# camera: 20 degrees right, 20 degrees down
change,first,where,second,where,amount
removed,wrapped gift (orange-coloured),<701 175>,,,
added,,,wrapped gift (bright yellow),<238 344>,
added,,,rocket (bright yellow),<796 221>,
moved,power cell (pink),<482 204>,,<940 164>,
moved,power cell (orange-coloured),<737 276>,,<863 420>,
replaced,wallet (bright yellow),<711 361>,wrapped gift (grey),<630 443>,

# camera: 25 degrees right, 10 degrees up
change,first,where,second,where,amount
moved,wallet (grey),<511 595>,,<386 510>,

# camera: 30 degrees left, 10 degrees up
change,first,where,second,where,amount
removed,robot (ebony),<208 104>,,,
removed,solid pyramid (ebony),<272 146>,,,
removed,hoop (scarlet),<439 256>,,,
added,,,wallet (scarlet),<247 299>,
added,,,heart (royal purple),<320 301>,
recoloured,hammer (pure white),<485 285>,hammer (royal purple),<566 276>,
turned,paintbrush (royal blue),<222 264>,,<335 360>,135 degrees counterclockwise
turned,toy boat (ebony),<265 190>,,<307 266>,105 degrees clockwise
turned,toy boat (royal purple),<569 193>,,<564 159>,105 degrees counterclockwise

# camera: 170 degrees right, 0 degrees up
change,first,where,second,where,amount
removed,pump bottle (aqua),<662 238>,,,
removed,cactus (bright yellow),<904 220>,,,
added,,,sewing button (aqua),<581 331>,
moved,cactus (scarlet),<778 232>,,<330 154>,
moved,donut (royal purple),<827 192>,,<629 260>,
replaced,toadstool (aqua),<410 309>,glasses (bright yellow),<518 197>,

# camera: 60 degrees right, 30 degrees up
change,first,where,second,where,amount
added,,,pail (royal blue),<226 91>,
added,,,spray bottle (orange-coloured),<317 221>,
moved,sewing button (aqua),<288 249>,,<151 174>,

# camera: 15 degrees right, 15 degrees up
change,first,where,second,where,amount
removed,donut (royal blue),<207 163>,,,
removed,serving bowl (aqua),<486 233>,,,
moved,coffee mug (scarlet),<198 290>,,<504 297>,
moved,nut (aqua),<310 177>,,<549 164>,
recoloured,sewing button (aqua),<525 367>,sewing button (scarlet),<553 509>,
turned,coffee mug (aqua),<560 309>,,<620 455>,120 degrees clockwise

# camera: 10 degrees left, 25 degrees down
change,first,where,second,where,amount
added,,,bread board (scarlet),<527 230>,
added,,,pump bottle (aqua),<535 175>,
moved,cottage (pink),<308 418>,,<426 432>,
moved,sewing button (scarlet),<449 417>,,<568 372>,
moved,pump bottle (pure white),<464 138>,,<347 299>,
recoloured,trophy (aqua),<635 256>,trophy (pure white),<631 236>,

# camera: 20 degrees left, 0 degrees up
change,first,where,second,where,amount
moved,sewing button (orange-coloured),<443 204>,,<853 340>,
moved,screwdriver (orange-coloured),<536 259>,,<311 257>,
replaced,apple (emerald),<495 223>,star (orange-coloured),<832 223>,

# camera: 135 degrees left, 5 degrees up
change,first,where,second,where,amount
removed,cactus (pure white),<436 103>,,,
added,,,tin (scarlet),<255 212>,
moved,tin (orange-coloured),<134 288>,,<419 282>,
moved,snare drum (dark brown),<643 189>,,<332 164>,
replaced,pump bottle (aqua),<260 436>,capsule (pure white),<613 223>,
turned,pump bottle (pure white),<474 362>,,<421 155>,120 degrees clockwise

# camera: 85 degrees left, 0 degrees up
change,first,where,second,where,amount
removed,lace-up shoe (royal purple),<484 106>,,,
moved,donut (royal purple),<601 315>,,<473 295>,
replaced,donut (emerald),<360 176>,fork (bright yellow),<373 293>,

**YOUR TASK**
Among the entries above, find the line with "added,,,wrapped gift (bright" and the line with "moved,power cell (orange-coloured),<737"; give again exactly these two lines and all lines between them.

**TASK RESPONSE**
added,,,wrapped gift (bright yellow),<238 344>,
added,,,rocket (bright yellow),<796 221>,
moved,power cell (pink),<482 204>,,<940 164>,
moved,power cell (orange-coloured),<737 276>,,<863 420>,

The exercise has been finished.